_WORK TO BE COMPLETED_
The expected output is an exact copy of the lines from the one containing "purple rectangle: (45, 71) -> (63, 86), moved" to the final line below, minus any pictures.

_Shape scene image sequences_
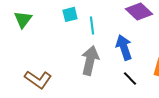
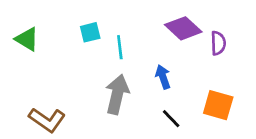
green triangle: (23, 19) -> (27, 39), turned -36
blue arrow: (124, 47) -> (163, 77), size x0.7

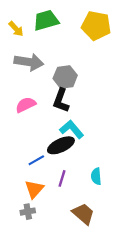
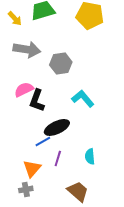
black L-shape: (61, 100) -> (37, 100), moved
cyan L-shape: (72, 129) -> (83, 98), moved
blue line: (36, 160) -> (43, 141), moved

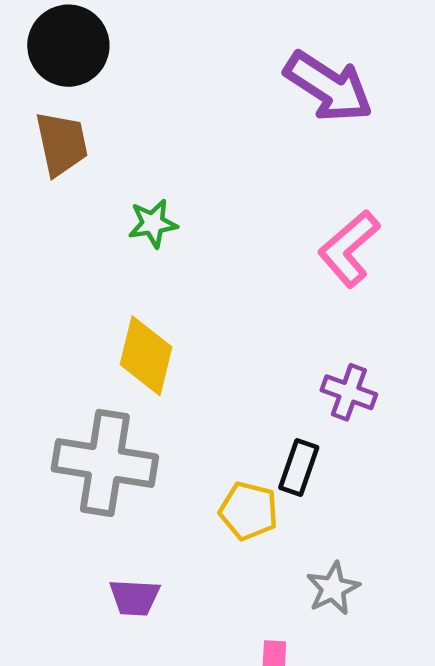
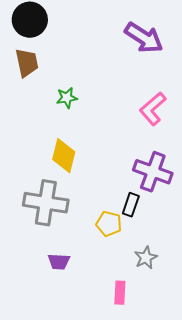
purple cross: (349, 392) -> (153, 172), size x1.6

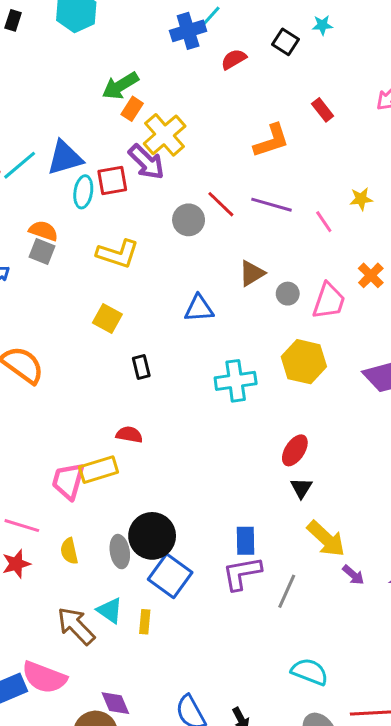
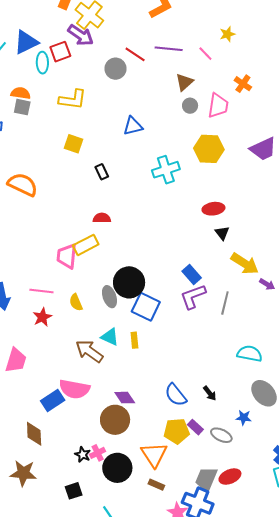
brown triangle: (252, 273) -> (184, 82), moved
red ellipse: (295, 450) -> (213, 209), turned 60
blue rectangle: (246, 541) -> (192, 275), turned -30

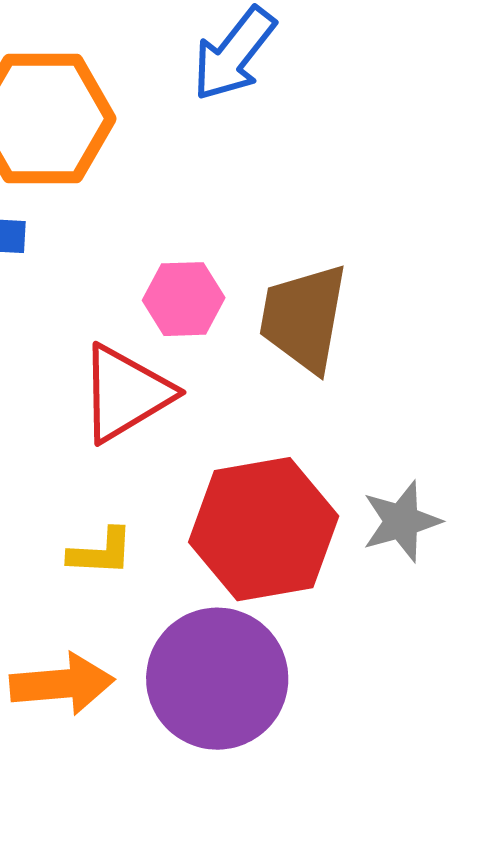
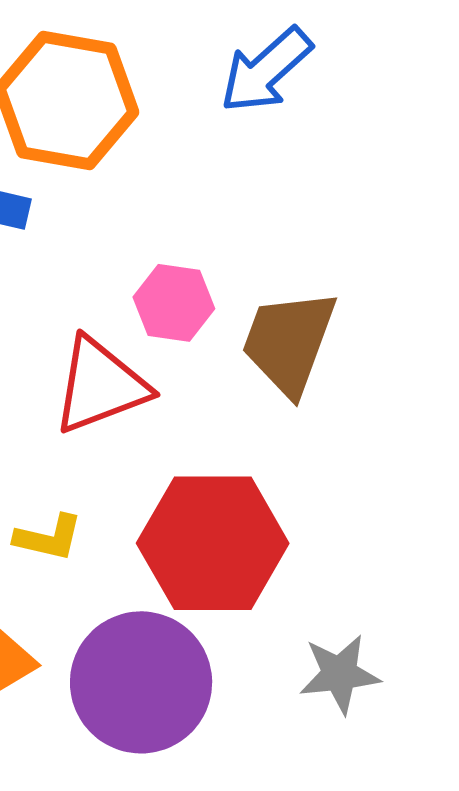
gray star: (401, 521) -> (340, 674), moved

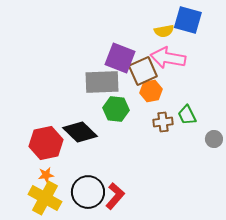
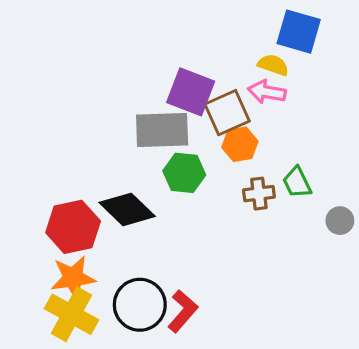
yellow semicircle: (164, 31) -> (273, 65), moved, turned -150
pink arrow: (168, 58) -> (267, 92), size x0.7
orange star: (46, 175) -> (73, 278), size x1.8

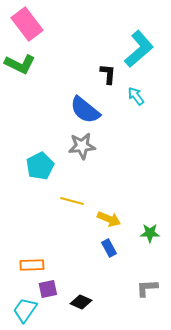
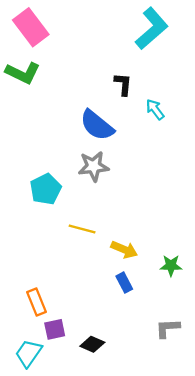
cyan L-shape: (139, 49) -> (152, 28), moved
orange rectangle: (32, 265) -> (36, 302), turned 70

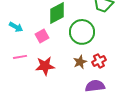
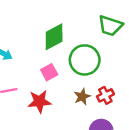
pink square: (42, 36) -> (49, 72), moved

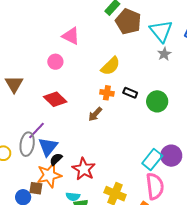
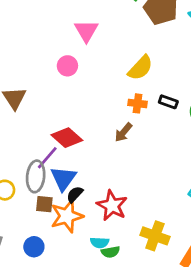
pink triangle: (71, 36) -> (86, 31), turned 36
red diamond: (55, 99) -> (67, 138), moved
brown square: (36, 188) -> (44, 204), moved

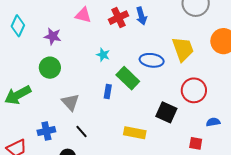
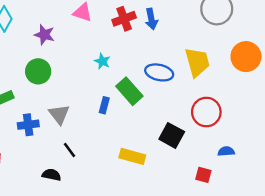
blue cross: (46, 131) -> (28, 125), moved

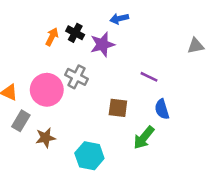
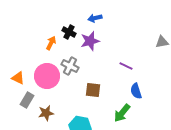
blue arrow: (119, 19) -> (95, 18), moved
orange arrow: (52, 37) -> (51, 43), moved
brown square: (118, 108) -> (93, 90), moved

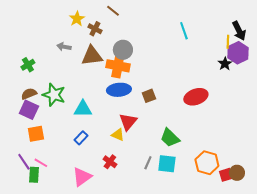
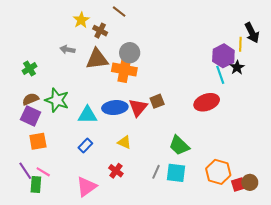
cyan line: (184, 31) -> (220, 75), moved
purple hexagon: (238, 53) -> (223, 56), moved
blue ellipse: (119, 90) -> (115, 108), moved
red triangle: (128, 122) -> (138, 108), moved

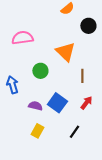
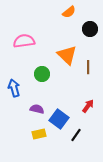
brown line: (82, 76) -> (88, 67), moved
blue square: (57, 103) -> (59, 119), moved
yellow rectangle: (37, 131) -> (39, 134), turned 48

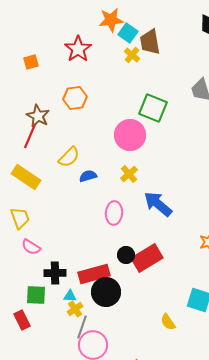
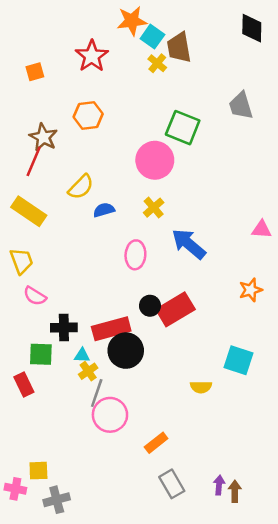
yellow semicircle: (168, 322) -> (201, 387), turned -54

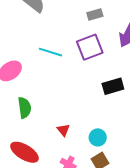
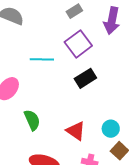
black rectangle: (113, 86) -> (85, 78), moved
red triangle: (63, 130) -> (76, 131), size x1.5

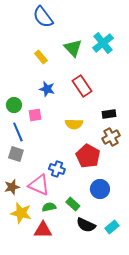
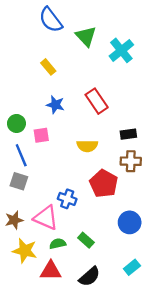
green triangle: (73, 48) -> (86, 36), moved
brown cross: (111, 137) -> (131, 161), turned 30
blue circle: (100, 189) -> (130, 222), moved
black semicircle: (86, 225) -> (90, 277), moved, turned -66

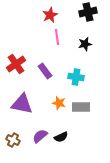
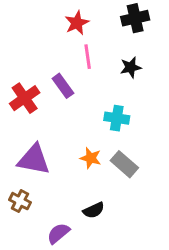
purple rectangle: (45, 71) -> (63, 86), moved
gray rectangle: (81, 107) -> (124, 164), turned 42
purple semicircle: (40, 136) -> (58, 233), moved
brown cross: (13, 140) -> (20, 201), moved

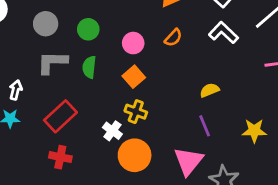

_RESPONSE AREA_
purple rectangle: (45, 71) -> (63, 86), moved
gray rectangle: (81, 107) -> (124, 164), turned 42
purple semicircle: (40, 136) -> (58, 233), moved
brown cross: (13, 140) -> (20, 201), moved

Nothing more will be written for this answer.